Records drawn from a dataset:
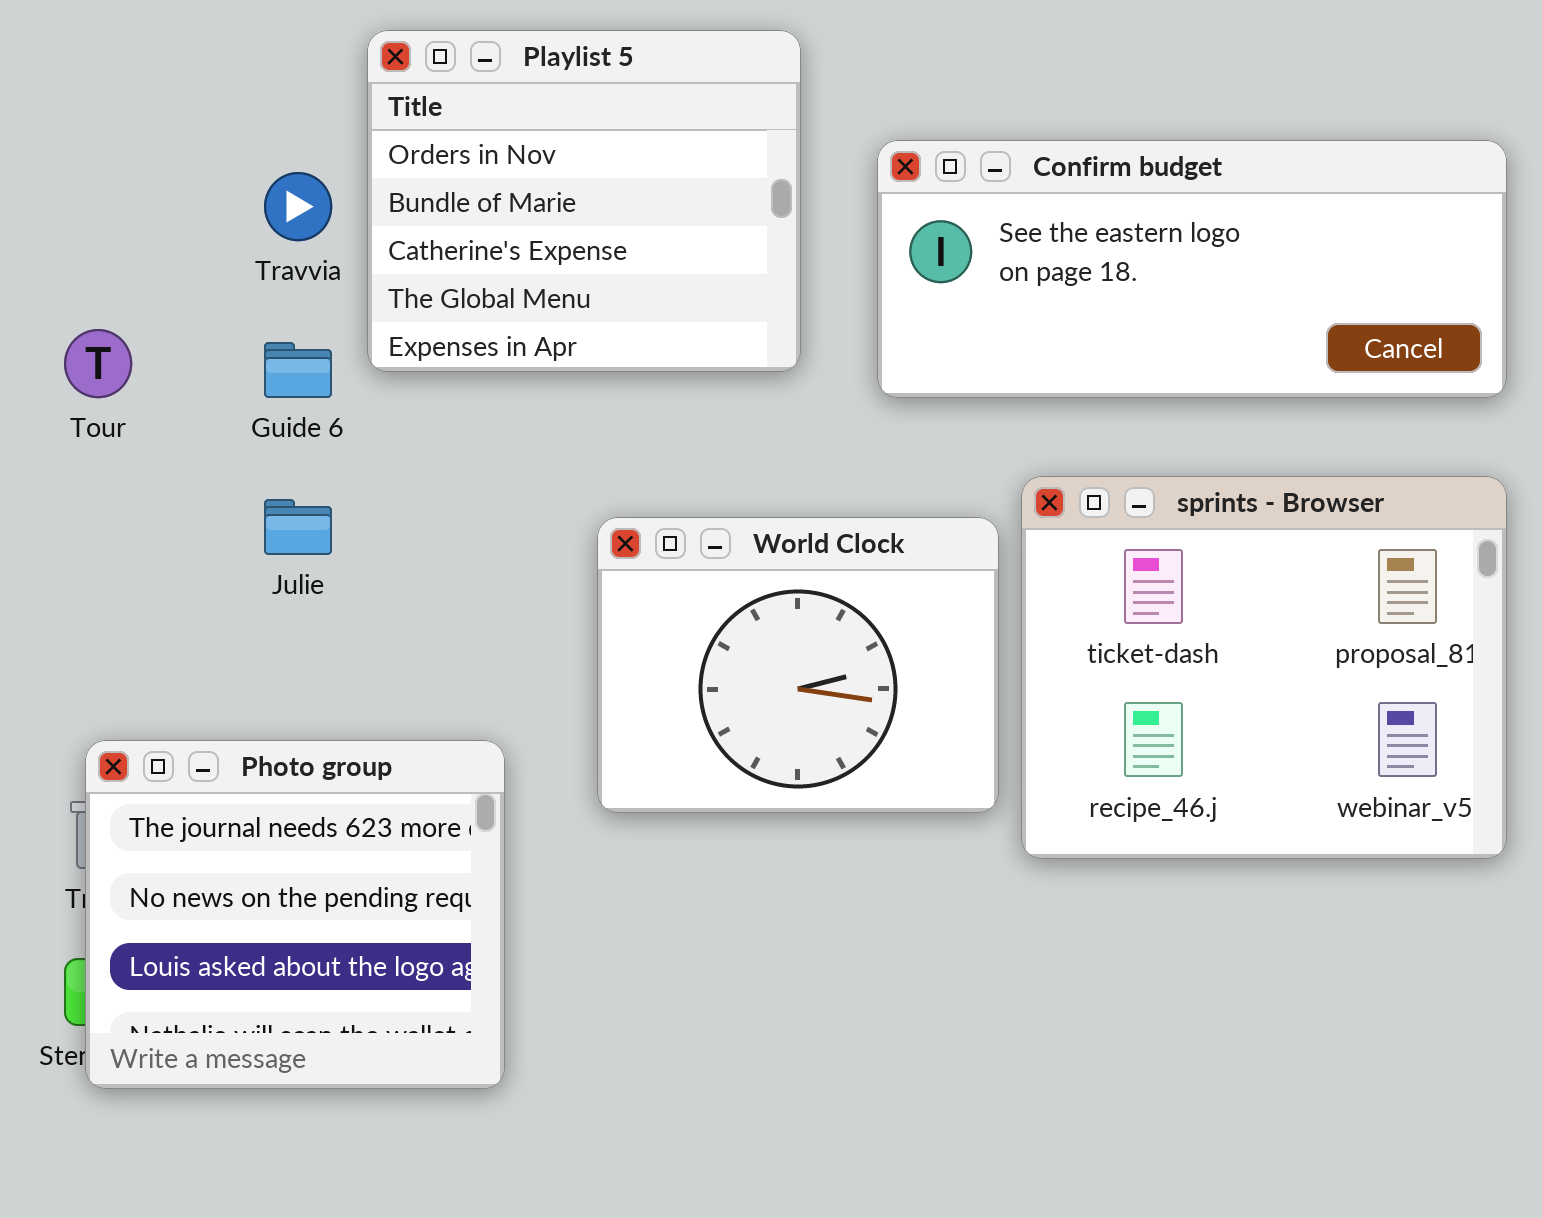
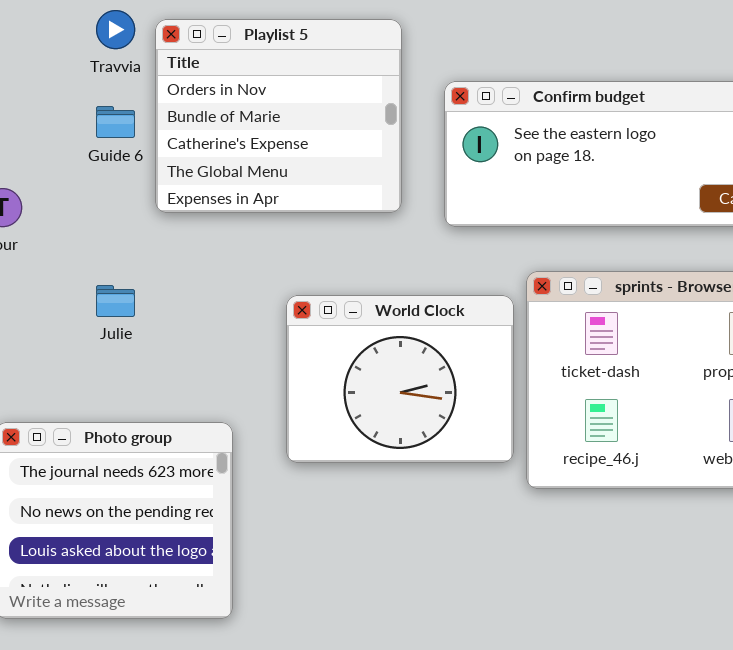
Travvia: [264,172,332,241] -> [96,10,135,49], moved
Guide 6: [264,342,332,398] -> [96,106,135,138], moved

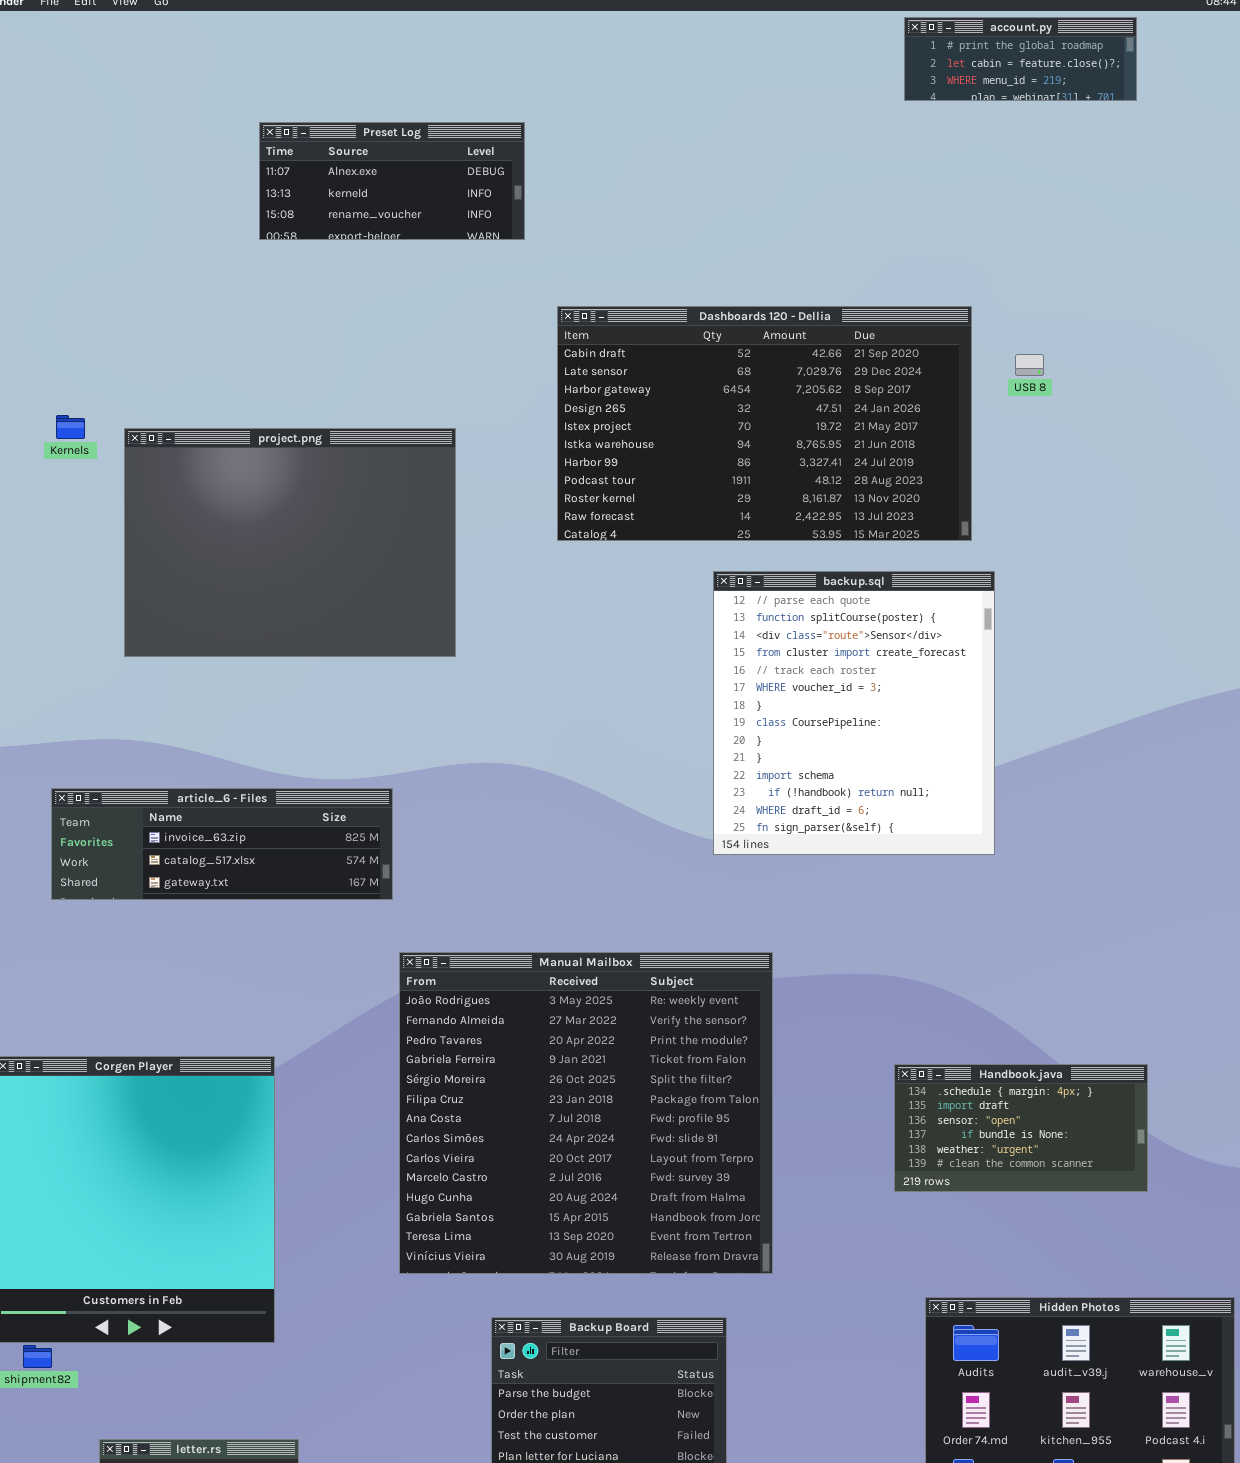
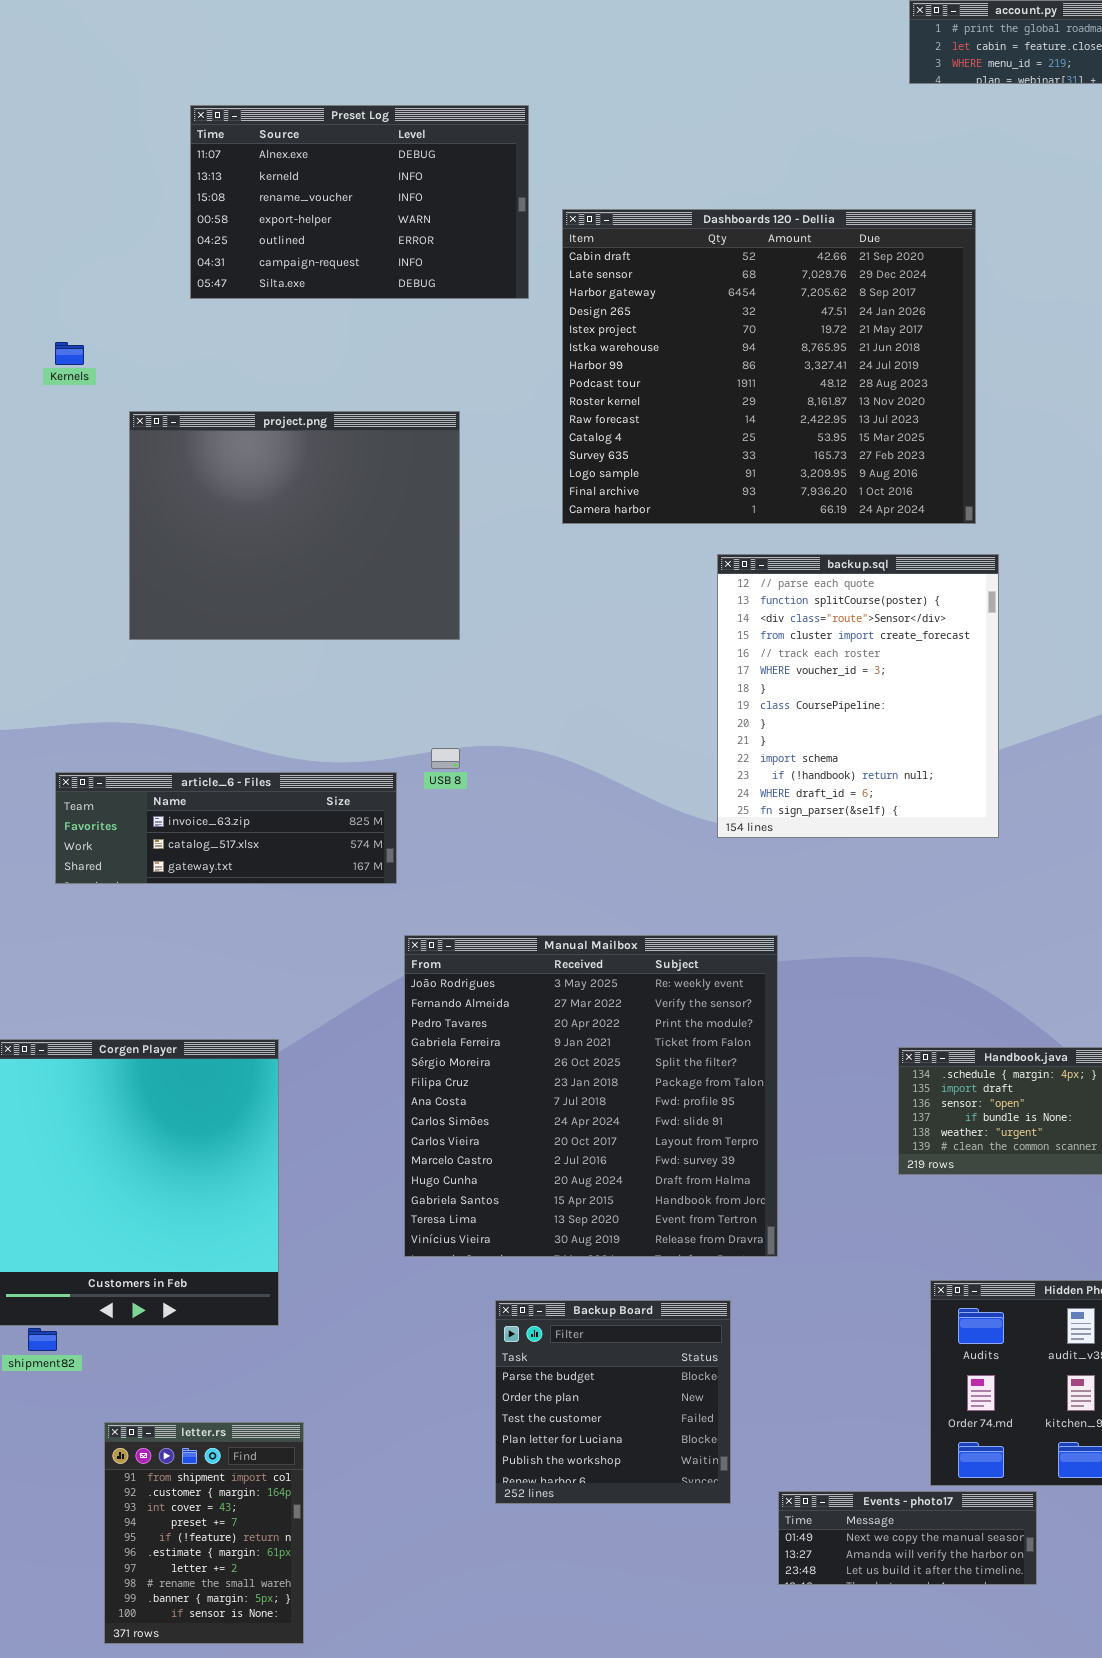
Preset Log: [259,122,525,240] -> [190,105,529,299], resized
Dashboards 120 - Dellia: [557,306,972,541] -> [562,209,976,524], resized
USB 8: [1015,354,1044,376] -> [431,748,460,769], moved
Kernels: [56,415,85,439] -> [55,342,84,365], moved

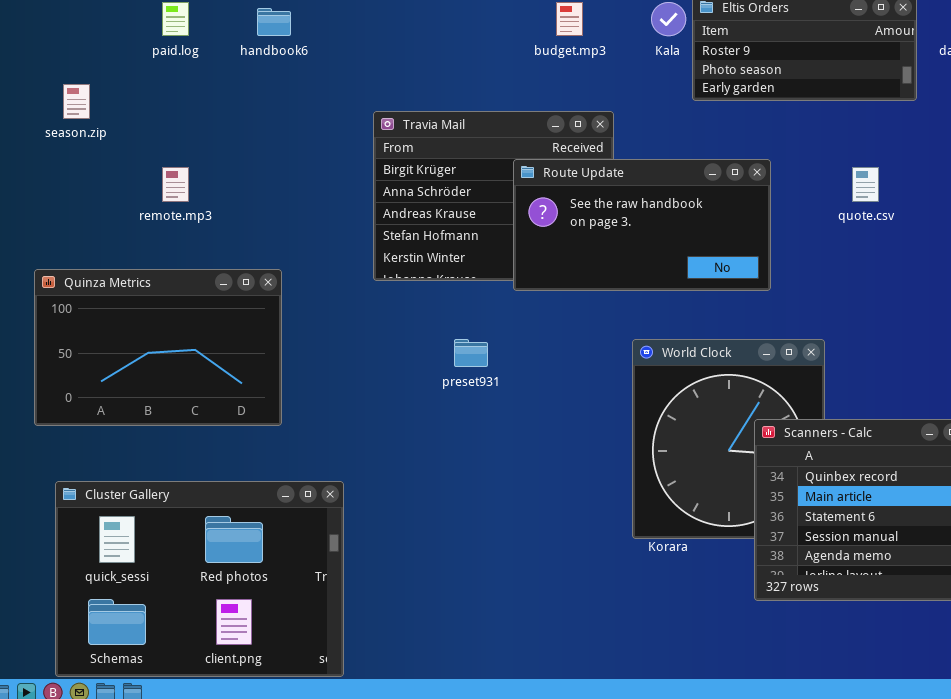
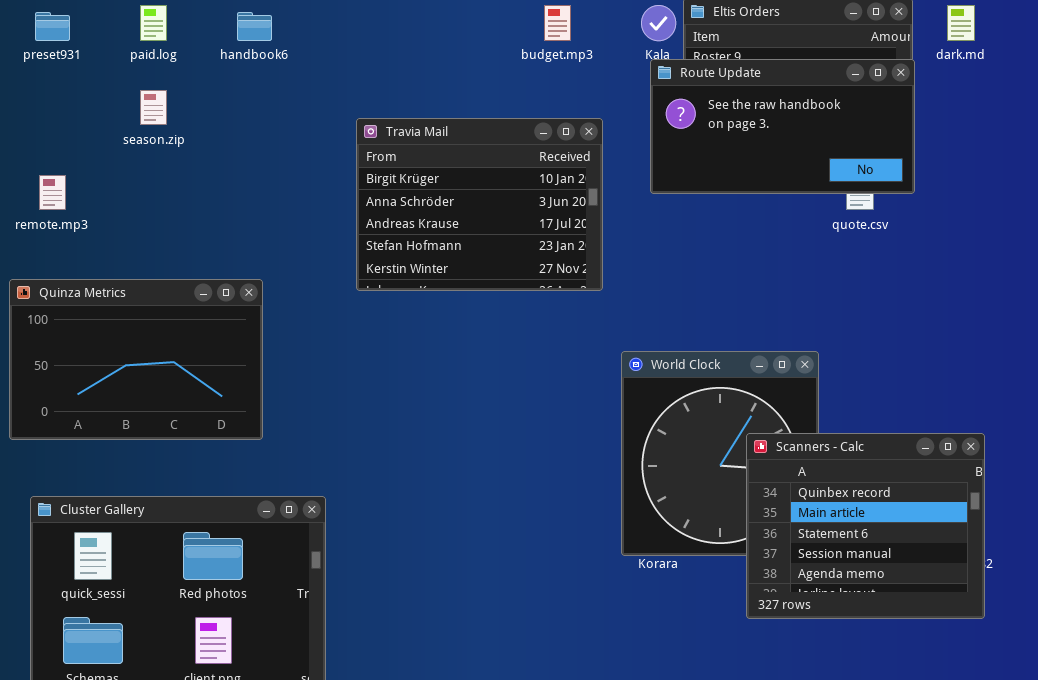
season.zip: [63,84,90,119] -> [140,90,167,125], moved
Route Update: [513,159,771,291] -> [650,59,915,194], moved
remote.mp3: [162,167,189,202] -> [39,175,66,210], moved
preset931: [454,339,488,367] -> [35,12,70,41], moved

**WORK ITEM:**
Faithful copy, images left out: write out every line of data.

**ANSWER BELOW:**
Travvia: [264,172,332,241] -> [96,10,135,49], moved
Guide 6: [264,342,332,398] -> [96,106,135,138], moved

Preset Log: [259,122,525,240] -> [190,105,529,299], resized
Dashboards 120 - Dellia: [557,306,972,541] -> [562,209,976,524], resized
USB 8: [1015,354,1044,376] -> [431,748,460,769], moved
Kernels: [56,415,85,439] -> [55,342,84,365], moved

season.zip: [63,84,90,119] -> [140,90,167,125], moved
Route Update: [513,159,771,291] -> [650,59,915,194], moved
remote.mp3: [162,167,189,202] -> [39,175,66,210], moved
preset931: [454,339,488,367] -> [35,12,70,41], moved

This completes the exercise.